### SUPPLIED MATERIAL

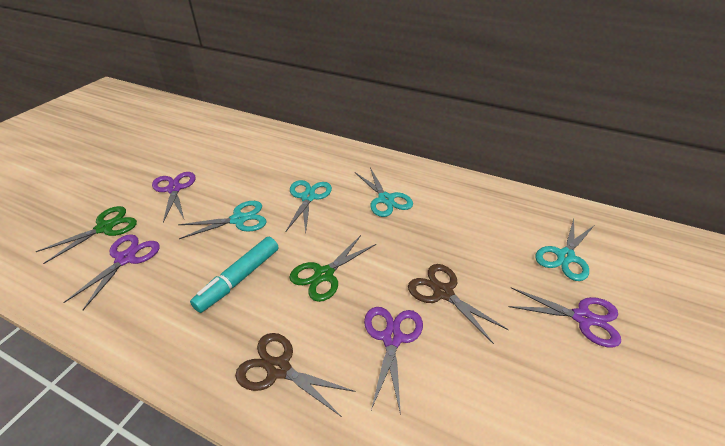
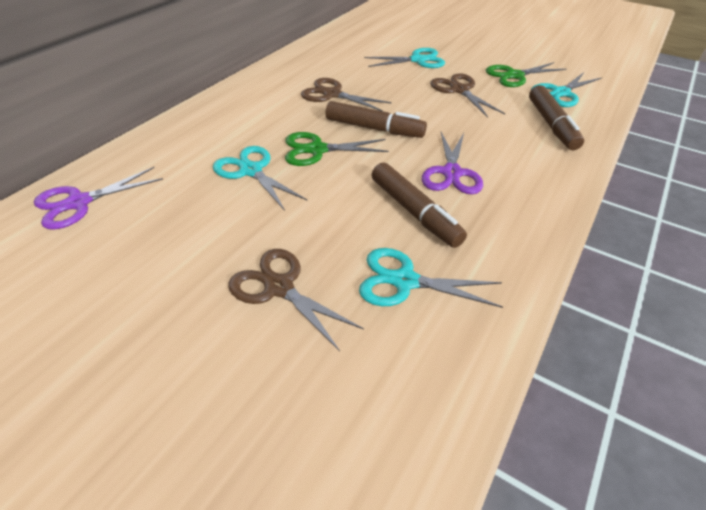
brown marker: 0 -> 3
brown scissors: 2 -> 3
purple scissors: 4 -> 2
turquoise marker: 1 -> 0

######

▶ [ASSIGNMENT] Only the number is wanted: how many lines in the data include the string "marker"?

▶ [SOLUTION FOR THIS EXERCISE] 2